## Job item
When you reach the line that contains "black 2x3 tile [206,300,379,429] -> none" in the data below, start reproducing lines exactly, and stop after the line that contains "none -> brown 1x2 brick [105,127,229,224]".
-- Source information follows --
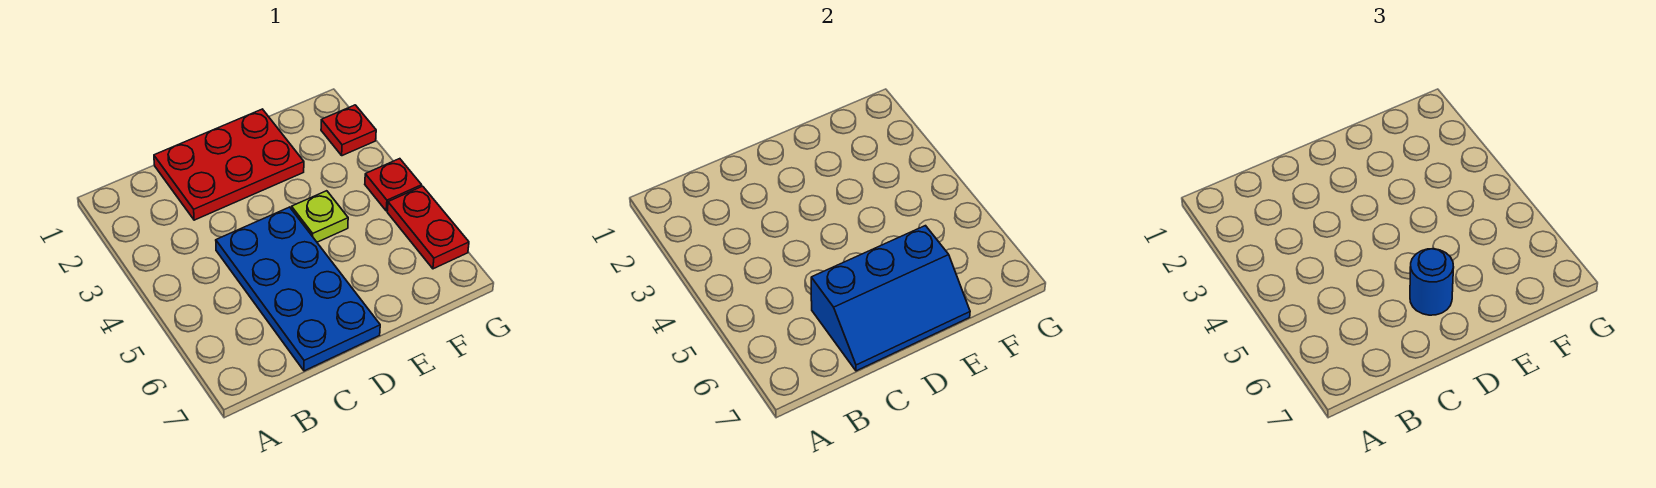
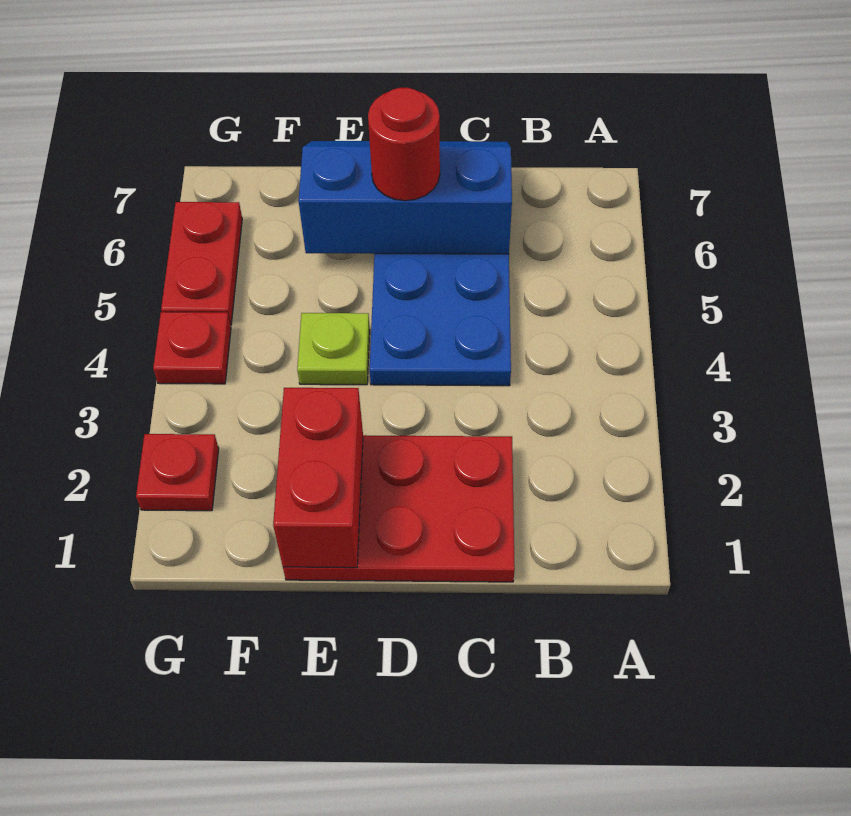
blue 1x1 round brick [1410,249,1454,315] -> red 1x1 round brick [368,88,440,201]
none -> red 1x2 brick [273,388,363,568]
-- Source information concluded --
-- Source information follows --
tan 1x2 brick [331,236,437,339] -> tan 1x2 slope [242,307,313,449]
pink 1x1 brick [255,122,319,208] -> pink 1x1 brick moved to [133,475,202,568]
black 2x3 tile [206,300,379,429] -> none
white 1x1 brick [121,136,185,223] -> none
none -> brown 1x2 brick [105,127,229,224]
-- Source information concluded --
-- Source information follows --
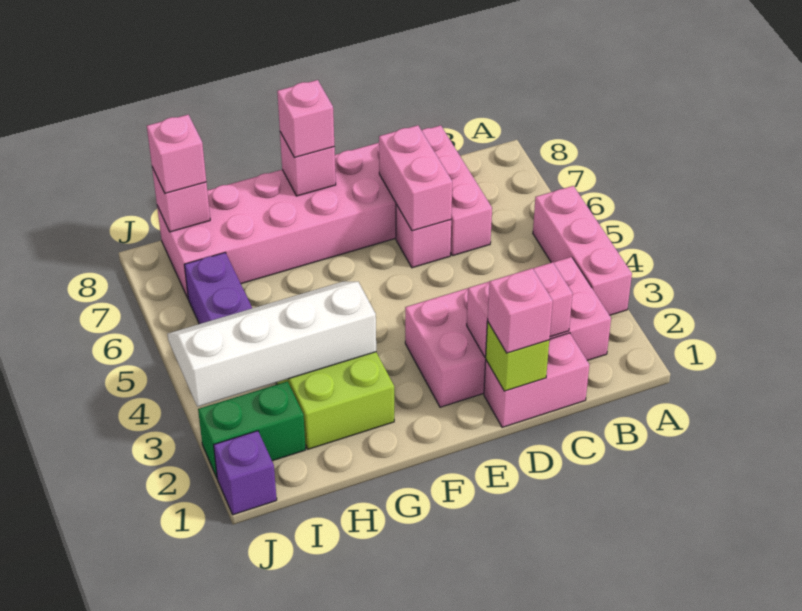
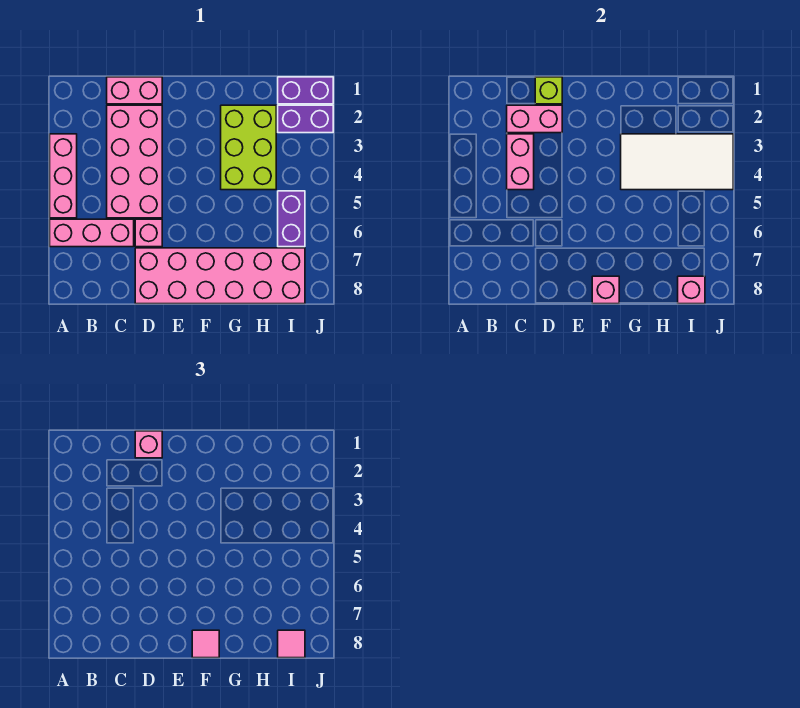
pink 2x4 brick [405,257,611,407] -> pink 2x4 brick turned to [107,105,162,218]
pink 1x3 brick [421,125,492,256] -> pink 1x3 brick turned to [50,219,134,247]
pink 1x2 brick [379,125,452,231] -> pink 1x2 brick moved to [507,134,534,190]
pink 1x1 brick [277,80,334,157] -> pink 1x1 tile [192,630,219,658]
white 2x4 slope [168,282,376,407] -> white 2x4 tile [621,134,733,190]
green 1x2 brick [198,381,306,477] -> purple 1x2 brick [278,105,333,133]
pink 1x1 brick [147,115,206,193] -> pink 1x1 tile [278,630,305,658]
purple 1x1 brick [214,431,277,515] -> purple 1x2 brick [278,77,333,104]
-- Source information concluded --
## Written answer
black 2x3 tile [206,300,379,429] -> none
white 1x1 brick [121,136,185,223] -> none
none -> brown 1x2 brick [105,127,229,224]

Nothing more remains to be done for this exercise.